§ DIRECTIONS
Write out, word for word, only the lines from the one containing "purple cone K9 level 2 -> none" through the final line of the data.

----

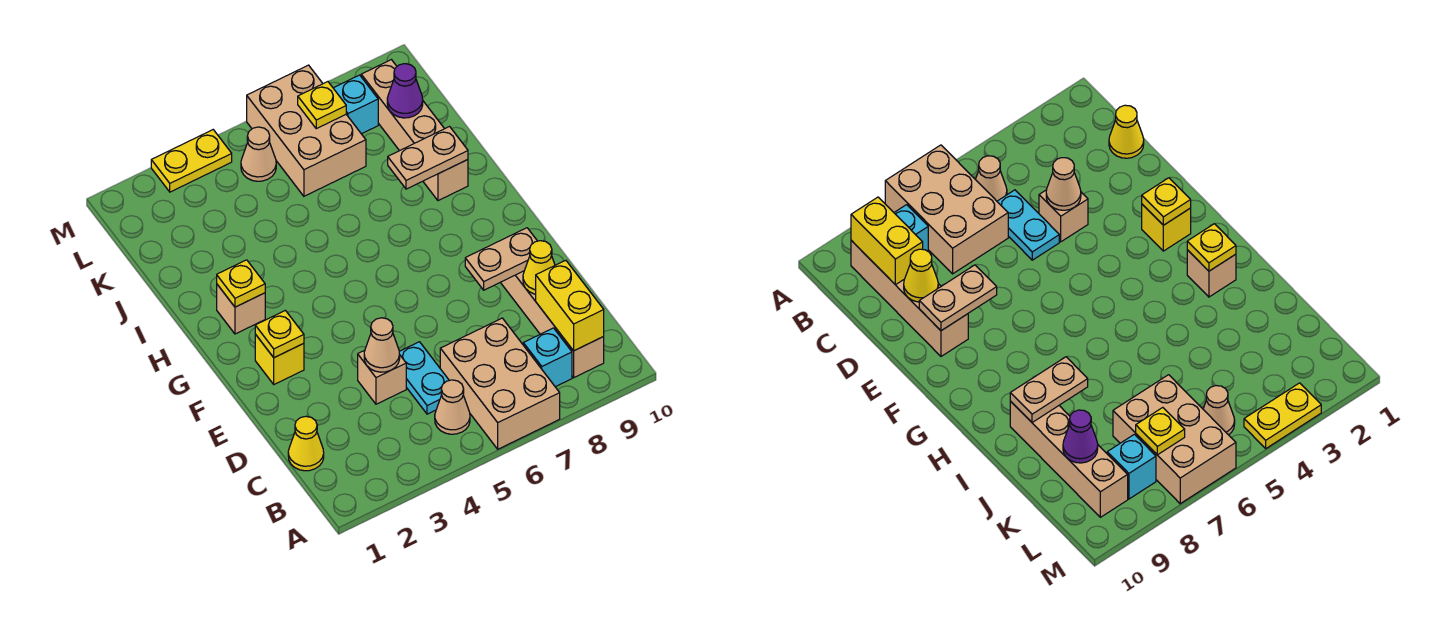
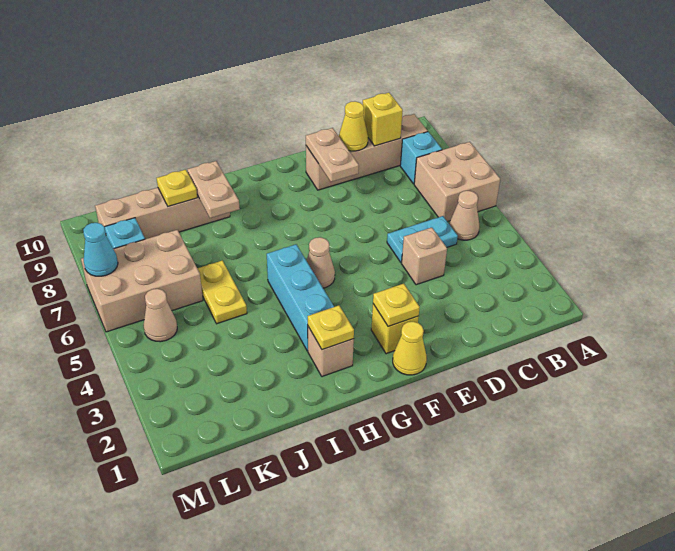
tan brick A6:C7 level 1 -> tan brick A6:B7 level 1
yellow brick B9:C9 level 2 -> yellow brick C9 level 2
yellow cone C1 level 1 -> yellow cone F1 level 1
tan cone D4 level 2 -> tan cone G5 level 1
none -> cyan brick H3:H5 level 1
purple cone K9 level 2 -> none
yellow plate L7 level 2 -> yellow plate J9 level 2
yellow plate M3:M4 level 1 -> yellow plate J5:J6 level 1
none -> cyan cone M7 level 2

----

§ EXERCISE RESPONSE
purple cone K9 level 2 -> none
yellow plate L7 level 2 -> yellow plate J9 level 2
yellow plate M3:M4 level 1 -> yellow plate J5:J6 level 1
none -> cyan cone M7 level 2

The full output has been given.